[Stored items from a collection]
--------------------------------------------------
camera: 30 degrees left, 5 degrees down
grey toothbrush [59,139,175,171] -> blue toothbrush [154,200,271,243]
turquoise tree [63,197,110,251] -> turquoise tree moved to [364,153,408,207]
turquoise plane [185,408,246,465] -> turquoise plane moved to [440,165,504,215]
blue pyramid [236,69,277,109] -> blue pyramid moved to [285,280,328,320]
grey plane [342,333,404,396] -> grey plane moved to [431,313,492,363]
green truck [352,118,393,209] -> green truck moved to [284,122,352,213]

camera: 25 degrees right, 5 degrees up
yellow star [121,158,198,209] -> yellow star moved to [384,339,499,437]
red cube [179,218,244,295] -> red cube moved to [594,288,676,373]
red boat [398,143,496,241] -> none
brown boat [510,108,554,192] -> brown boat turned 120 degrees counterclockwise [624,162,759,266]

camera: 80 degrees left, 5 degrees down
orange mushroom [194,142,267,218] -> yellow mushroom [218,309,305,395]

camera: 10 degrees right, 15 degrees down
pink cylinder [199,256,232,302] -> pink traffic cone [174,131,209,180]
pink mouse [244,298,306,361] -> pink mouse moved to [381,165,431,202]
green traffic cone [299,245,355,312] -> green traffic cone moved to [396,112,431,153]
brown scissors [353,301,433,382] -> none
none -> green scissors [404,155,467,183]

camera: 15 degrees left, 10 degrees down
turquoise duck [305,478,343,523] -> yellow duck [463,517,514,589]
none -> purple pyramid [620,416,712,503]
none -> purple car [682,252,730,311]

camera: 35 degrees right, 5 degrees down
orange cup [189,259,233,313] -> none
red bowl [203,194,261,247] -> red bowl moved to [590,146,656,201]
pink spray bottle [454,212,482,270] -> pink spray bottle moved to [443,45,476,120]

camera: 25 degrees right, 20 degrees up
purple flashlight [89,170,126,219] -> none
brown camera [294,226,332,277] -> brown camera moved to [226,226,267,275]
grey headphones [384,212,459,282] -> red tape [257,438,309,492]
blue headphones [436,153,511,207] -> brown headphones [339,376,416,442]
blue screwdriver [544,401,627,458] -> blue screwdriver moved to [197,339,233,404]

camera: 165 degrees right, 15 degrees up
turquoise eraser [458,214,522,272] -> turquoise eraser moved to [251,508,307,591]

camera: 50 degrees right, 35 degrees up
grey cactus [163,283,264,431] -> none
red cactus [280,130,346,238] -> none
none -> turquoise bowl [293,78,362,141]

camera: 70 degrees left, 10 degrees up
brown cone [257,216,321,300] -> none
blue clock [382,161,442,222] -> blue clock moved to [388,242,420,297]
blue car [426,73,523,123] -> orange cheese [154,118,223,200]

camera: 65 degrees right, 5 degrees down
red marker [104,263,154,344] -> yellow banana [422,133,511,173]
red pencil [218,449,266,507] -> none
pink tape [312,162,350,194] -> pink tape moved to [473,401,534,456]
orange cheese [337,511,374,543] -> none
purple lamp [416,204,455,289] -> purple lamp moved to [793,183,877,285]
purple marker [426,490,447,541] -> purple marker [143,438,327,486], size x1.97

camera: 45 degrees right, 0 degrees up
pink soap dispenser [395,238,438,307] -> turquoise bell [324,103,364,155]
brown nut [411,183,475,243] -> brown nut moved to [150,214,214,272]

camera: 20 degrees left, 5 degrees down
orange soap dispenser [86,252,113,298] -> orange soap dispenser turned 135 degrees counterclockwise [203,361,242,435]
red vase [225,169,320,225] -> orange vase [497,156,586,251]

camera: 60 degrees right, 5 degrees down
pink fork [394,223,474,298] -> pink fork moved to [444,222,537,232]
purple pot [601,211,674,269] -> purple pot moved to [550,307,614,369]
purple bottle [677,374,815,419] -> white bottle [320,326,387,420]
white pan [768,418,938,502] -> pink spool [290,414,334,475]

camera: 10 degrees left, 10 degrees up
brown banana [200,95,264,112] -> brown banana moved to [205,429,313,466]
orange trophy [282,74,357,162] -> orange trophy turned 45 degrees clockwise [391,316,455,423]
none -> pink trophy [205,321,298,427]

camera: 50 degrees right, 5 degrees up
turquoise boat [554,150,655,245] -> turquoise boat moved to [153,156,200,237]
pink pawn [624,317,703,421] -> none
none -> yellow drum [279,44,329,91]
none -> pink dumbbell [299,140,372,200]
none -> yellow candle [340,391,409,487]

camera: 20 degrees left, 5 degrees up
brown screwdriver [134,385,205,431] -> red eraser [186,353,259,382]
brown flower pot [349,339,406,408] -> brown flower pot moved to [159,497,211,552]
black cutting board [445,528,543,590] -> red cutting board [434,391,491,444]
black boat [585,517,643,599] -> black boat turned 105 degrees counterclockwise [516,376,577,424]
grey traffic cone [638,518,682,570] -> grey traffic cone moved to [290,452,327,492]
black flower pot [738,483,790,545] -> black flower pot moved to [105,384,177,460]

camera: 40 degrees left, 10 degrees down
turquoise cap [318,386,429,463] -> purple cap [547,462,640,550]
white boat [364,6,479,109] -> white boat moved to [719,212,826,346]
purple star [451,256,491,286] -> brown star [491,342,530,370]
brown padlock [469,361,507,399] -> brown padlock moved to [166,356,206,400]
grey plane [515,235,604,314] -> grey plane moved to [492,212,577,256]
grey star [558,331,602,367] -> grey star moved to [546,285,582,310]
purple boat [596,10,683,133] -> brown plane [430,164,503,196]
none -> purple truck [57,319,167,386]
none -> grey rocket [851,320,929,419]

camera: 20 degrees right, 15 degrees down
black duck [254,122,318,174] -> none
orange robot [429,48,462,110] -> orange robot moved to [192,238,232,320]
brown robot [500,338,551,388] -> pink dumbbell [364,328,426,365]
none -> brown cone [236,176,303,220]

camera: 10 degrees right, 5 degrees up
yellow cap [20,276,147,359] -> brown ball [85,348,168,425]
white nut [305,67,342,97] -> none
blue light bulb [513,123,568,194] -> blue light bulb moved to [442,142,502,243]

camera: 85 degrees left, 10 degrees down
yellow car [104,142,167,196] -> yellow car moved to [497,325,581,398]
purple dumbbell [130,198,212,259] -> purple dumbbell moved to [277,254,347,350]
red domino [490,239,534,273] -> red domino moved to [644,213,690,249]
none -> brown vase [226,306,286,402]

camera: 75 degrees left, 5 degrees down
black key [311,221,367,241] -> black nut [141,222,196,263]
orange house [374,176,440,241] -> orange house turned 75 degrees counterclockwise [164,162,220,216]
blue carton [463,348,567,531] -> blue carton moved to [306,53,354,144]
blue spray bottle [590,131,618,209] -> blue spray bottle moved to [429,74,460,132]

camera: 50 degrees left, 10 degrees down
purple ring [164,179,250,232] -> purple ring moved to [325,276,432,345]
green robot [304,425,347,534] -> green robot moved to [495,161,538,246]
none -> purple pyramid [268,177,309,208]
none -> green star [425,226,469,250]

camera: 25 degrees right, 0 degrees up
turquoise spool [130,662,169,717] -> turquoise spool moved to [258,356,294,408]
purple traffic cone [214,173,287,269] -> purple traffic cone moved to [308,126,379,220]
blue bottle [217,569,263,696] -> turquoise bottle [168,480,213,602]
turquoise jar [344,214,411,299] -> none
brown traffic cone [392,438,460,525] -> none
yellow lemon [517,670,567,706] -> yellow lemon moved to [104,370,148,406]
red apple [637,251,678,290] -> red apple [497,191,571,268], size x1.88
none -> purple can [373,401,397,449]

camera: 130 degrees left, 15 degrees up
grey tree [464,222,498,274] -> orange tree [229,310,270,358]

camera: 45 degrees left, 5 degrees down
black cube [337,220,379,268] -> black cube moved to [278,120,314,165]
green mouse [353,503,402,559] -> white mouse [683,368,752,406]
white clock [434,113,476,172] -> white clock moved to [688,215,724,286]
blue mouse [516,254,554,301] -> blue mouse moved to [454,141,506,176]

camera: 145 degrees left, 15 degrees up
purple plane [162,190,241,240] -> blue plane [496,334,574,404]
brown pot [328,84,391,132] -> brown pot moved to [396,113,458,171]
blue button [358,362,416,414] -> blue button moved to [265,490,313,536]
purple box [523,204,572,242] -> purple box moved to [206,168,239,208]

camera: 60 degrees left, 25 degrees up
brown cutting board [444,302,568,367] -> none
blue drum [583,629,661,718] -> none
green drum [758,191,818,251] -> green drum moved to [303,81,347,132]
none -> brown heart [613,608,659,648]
--------------------------------------------------
When you reach the line containing "orange trophy [282,74,357,162]" in the data above, start copying exactly, and stop after the line containing "black cutting board".

orange trophy [282,74,357,162] -> orange trophy turned 45 degrees clockwise [391,316,455,423]
none -> pink trophy [205,321,298,427]

camera: 50 degrees right, 5 degrees up
turquoise boat [554,150,655,245] -> turquoise boat moved to [153,156,200,237]
pink pawn [624,317,703,421] -> none
none -> yellow drum [279,44,329,91]
none -> pink dumbbell [299,140,372,200]
none -> yellow candle [340,391,409,487]

camera: 20 degrees left, 5 degrees up
brown screwdriver [134,385,205,431] -> red eraser [186,353,259,382]
brown flower pot [349,339,406,408] -> brown flower pot moved to [159,497,211,552]
black cutting board [445,528,543,590] -> red cutting board [434,391,491,444]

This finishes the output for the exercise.